RECORDS FOR THE TASK =
**********
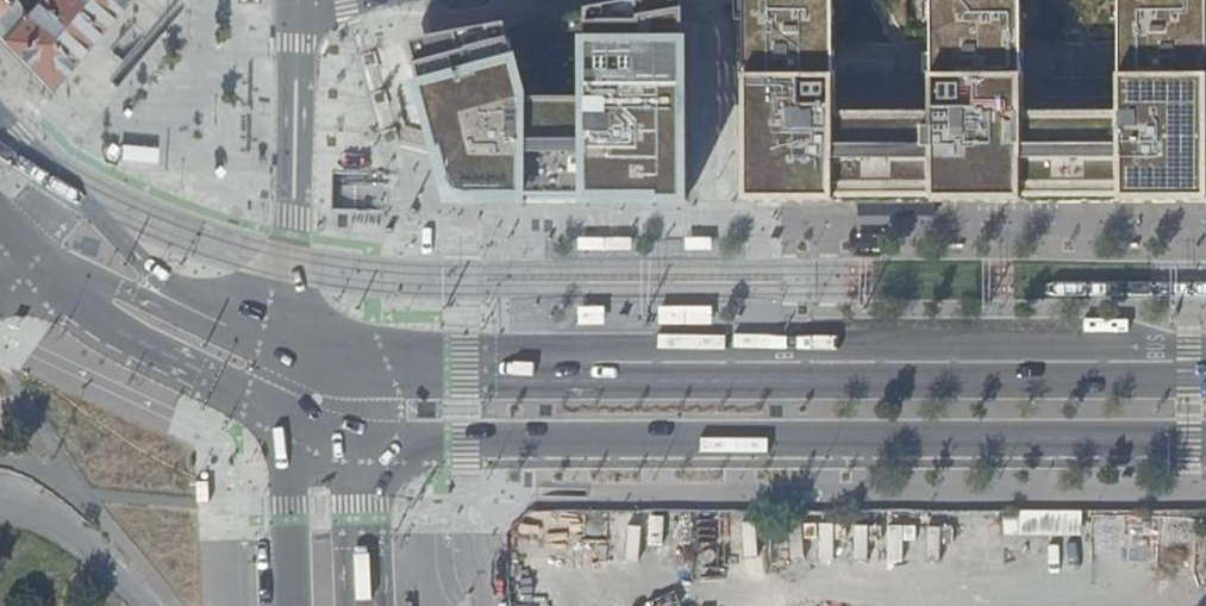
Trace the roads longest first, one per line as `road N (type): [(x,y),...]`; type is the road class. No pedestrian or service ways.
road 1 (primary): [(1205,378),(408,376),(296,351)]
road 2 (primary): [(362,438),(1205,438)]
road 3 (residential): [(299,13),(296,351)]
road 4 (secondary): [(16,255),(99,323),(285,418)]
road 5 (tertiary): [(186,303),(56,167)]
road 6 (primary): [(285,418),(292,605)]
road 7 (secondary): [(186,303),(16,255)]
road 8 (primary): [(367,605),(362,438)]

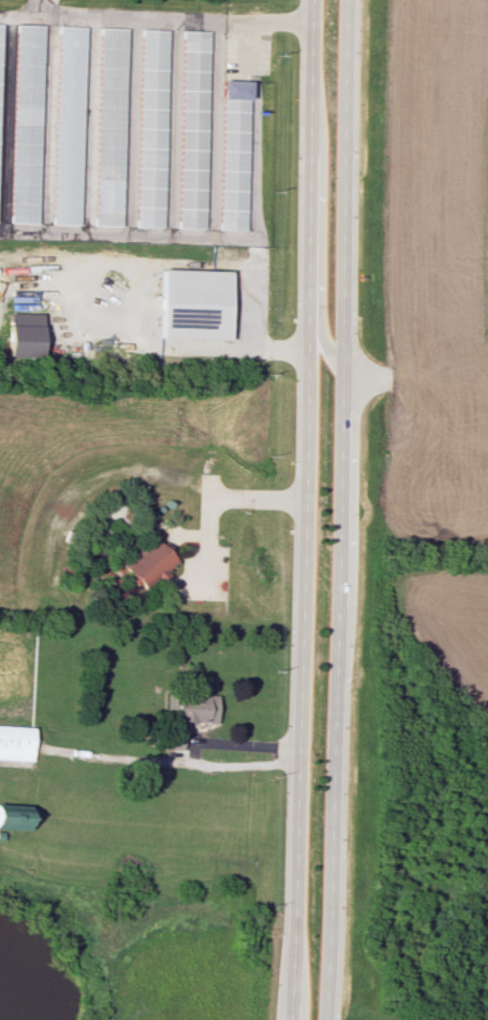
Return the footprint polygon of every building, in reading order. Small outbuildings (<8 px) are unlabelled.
**********
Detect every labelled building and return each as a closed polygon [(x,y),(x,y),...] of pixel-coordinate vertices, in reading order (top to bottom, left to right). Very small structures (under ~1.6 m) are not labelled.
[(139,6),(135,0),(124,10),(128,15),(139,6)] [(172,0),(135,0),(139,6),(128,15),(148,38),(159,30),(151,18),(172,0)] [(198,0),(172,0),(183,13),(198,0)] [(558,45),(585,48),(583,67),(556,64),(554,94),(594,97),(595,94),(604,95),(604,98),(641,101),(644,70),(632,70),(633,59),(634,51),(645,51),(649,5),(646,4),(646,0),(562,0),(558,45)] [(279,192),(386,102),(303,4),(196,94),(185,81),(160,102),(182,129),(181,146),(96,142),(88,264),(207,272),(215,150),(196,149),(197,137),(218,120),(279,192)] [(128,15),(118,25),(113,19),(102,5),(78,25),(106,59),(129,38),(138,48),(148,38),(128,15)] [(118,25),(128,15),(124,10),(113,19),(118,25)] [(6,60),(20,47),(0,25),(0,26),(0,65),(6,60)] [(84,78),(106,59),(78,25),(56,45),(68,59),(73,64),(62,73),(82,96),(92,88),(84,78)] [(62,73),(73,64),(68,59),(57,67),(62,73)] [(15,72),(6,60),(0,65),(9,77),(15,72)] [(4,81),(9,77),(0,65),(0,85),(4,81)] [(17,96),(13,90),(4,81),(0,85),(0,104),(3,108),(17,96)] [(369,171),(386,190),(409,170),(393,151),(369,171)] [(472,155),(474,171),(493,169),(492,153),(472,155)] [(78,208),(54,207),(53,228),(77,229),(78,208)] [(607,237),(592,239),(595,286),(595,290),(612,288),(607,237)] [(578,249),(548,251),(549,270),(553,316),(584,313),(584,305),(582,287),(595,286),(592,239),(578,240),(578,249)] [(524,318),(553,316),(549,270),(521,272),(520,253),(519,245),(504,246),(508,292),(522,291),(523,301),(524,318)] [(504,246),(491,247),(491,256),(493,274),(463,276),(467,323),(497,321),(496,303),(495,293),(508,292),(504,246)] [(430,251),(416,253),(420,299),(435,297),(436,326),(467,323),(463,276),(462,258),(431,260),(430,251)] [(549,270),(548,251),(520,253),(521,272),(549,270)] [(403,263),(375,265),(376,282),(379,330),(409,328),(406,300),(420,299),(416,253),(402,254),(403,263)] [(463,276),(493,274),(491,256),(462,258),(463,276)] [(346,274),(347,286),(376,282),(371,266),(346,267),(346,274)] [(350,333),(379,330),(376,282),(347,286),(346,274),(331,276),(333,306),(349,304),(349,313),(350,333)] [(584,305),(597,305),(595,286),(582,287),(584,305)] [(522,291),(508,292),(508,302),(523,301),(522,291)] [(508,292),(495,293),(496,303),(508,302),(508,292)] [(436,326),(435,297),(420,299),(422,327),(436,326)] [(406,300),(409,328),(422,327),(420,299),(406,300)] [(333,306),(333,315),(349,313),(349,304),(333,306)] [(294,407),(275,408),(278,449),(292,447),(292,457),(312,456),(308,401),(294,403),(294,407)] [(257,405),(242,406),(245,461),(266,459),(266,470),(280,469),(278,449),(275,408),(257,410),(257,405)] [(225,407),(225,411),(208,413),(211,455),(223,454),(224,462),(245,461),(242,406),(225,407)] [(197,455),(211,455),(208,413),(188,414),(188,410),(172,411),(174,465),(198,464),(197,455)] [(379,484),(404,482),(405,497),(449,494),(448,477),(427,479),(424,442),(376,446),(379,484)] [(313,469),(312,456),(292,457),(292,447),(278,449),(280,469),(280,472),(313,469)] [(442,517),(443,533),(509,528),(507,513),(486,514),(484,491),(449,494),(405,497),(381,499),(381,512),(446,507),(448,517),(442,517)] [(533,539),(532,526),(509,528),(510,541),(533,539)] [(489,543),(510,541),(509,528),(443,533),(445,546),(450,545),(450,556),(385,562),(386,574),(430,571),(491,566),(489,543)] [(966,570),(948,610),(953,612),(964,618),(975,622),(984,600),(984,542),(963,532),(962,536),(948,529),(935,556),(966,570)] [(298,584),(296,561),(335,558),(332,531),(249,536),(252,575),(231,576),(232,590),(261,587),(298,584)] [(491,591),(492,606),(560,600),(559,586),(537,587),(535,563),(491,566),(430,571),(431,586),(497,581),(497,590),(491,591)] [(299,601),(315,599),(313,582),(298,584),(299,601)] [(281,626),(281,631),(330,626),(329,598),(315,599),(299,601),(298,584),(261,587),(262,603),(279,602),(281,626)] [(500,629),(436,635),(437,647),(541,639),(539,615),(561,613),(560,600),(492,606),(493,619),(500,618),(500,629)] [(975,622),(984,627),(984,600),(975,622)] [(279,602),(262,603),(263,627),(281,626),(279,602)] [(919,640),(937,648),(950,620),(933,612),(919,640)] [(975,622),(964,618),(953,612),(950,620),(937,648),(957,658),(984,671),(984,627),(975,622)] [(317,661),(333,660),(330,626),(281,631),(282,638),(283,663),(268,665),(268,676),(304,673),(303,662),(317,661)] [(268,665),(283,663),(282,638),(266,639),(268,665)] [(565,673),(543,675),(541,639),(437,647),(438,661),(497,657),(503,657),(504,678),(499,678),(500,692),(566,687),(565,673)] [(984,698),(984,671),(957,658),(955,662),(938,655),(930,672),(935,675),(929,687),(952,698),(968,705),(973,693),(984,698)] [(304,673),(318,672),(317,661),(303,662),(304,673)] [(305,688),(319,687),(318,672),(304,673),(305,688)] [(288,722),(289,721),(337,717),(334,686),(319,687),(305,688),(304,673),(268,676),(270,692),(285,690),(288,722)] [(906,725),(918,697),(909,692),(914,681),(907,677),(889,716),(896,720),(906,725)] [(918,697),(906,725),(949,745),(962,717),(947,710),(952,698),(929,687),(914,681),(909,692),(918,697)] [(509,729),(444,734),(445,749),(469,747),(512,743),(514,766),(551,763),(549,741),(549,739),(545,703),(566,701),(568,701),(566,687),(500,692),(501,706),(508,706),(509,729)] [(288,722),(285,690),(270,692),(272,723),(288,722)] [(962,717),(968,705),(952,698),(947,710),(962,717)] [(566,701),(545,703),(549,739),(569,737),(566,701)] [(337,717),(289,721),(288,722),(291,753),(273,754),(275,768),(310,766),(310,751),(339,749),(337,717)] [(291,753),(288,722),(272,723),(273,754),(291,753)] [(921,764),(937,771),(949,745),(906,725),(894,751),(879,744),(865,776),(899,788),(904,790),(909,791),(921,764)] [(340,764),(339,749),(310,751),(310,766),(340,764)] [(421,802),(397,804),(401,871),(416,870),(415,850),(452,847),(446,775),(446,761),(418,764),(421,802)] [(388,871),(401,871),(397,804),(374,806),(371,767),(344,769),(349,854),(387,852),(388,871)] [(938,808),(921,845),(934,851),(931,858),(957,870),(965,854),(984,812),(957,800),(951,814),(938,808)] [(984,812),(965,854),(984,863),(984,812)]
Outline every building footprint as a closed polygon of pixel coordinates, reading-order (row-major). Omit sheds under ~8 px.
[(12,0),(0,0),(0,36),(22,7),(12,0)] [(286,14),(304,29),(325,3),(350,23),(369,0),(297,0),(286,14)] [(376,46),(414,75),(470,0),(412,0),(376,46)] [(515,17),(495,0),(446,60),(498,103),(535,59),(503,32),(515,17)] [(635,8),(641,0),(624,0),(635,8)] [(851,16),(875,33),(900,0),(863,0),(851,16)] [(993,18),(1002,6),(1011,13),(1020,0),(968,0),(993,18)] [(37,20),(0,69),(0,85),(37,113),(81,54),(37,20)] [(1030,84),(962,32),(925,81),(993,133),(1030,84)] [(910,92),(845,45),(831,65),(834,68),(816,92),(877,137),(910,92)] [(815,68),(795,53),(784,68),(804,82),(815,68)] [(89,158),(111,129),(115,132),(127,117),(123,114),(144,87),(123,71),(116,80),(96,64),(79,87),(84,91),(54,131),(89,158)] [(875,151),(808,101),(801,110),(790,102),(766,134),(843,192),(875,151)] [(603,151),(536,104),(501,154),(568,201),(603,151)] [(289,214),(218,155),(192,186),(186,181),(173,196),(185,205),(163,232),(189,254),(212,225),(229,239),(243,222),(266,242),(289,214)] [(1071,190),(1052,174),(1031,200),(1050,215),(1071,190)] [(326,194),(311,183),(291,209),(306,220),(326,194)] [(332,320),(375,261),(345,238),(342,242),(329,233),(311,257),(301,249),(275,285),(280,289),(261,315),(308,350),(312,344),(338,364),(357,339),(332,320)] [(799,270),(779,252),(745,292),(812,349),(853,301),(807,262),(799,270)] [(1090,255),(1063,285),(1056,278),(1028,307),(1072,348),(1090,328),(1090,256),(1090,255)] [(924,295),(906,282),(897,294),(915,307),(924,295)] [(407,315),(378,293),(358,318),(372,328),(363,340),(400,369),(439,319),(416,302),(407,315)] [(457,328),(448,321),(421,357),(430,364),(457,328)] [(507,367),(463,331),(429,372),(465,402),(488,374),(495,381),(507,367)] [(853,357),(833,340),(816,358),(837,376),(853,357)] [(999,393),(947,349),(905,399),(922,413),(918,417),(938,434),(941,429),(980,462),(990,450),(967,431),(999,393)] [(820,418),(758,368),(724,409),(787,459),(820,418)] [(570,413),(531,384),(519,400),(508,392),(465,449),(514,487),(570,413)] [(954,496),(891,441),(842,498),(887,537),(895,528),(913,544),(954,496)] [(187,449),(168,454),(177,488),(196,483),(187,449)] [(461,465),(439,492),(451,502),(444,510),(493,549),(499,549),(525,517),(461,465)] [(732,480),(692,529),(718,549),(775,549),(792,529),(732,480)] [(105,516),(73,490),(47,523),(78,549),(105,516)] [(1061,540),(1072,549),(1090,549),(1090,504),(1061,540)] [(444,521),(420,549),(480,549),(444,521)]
**********
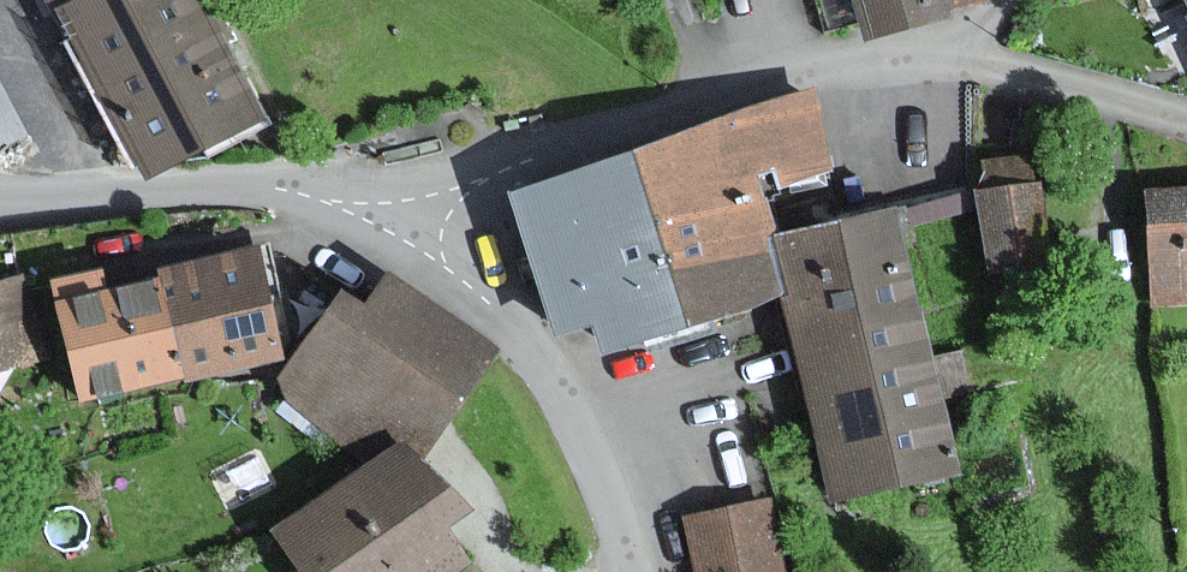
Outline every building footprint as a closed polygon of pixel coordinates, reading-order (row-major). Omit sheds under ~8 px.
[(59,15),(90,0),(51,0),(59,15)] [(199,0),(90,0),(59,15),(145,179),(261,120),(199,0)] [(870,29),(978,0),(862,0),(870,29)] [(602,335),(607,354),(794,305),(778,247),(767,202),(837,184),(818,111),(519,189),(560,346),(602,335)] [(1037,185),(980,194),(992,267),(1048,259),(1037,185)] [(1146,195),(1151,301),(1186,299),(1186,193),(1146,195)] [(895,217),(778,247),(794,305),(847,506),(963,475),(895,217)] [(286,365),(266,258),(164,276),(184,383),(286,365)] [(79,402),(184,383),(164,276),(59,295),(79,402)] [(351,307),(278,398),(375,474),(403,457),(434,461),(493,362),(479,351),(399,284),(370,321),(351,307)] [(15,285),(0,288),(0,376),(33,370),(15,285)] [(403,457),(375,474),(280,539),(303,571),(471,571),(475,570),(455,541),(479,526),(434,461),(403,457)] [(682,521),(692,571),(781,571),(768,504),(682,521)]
**********
WORK TO BE COMPLETED =
Write back the stretch of lines above that begins with the line holding "Trace the roads" and ends with the line holding "Return the footprint", both included, exactly as written. Pictures stay out.

RESPONSE TO THE EXERCISE =
Trace the roads longest first, one per line as `road N (type): [(x,y),...]`; type is the road class. No pedestrian or service ways.
road 1 (primary): [(1205,378),(408,376),(296,351)]
road 2 (primary): [(362,438),(1205,438)]
road 3 (residential): [(299,13),(296,351)]
road 4 (secondary): [(16,255),(99,323),(285,418)]
road 5 (tertiary): [(186,303),(56,167)]
road 6 (primary): [(285,418),(292,605)]
road 7 (secondary): [(186,303),(16,255)]
road 8 (primary): [(367,605),(362,438)]

Return the footprint polygon of every building, in reading order. Small outbuildings (<8 px) are unlabelled.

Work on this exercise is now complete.